→ Problem to solve:
Each line from the one containing "(202, 105) = (150, 323): orange" through the end of the entries below must be output exactly; no other line belongs.

Object transformation records
╔══

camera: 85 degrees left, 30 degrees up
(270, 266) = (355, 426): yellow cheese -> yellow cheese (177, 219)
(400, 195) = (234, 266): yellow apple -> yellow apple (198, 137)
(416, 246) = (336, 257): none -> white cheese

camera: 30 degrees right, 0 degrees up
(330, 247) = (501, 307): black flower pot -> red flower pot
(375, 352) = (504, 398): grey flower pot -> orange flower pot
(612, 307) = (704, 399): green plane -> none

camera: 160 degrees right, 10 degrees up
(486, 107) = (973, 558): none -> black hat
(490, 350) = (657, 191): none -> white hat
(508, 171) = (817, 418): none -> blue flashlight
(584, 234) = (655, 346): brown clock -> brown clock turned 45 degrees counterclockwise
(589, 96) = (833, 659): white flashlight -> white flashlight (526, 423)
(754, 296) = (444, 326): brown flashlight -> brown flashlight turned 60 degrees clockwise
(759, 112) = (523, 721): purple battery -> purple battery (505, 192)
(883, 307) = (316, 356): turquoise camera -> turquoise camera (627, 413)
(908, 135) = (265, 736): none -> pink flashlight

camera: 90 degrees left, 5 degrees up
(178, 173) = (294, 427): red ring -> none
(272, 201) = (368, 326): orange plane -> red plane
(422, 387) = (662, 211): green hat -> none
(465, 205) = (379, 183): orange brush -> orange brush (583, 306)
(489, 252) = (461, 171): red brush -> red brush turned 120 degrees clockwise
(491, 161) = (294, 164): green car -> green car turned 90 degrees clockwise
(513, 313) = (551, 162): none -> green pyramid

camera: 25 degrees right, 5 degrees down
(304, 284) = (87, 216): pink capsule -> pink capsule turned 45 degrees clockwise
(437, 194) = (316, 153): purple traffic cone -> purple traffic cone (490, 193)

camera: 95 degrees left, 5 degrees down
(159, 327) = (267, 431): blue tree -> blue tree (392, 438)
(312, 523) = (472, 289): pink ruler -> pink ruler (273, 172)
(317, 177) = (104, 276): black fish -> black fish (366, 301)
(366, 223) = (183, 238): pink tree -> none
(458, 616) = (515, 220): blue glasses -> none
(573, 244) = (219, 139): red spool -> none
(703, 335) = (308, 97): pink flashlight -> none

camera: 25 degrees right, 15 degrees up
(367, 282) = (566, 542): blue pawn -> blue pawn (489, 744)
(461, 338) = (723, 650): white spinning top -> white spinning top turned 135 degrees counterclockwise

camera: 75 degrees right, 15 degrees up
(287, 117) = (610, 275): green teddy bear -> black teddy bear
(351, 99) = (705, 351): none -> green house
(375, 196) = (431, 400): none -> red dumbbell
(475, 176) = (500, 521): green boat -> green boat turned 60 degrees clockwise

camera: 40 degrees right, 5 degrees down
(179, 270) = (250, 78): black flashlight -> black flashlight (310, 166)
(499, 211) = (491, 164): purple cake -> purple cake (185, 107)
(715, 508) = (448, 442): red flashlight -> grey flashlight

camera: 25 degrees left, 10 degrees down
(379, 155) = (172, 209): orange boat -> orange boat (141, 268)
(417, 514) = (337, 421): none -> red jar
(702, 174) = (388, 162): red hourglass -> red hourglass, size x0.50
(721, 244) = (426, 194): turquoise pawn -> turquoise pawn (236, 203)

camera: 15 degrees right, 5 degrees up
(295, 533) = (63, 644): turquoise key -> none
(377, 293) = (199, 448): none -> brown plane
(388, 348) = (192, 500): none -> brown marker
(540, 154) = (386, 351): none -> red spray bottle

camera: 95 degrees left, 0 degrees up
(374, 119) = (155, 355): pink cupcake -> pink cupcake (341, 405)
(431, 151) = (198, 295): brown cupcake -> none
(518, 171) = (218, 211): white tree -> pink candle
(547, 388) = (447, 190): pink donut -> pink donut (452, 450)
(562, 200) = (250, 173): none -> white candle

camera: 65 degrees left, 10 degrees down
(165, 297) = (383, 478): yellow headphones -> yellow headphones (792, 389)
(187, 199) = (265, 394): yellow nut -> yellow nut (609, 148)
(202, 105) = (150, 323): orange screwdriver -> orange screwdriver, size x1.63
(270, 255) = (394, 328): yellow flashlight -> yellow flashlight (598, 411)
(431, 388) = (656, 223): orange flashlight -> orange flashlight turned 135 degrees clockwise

╚══

→ Written reply:
(202, 105) = (150, 323): orange screwdriver -> orange screwdriver, size x1.63
(270, 255) = (394, 328): yellow flashlight -> yellow flashlight (598, 411)
(431, 388) = (656, 223): orange flashlight -> orange flashlight turned 135 degrees clockwise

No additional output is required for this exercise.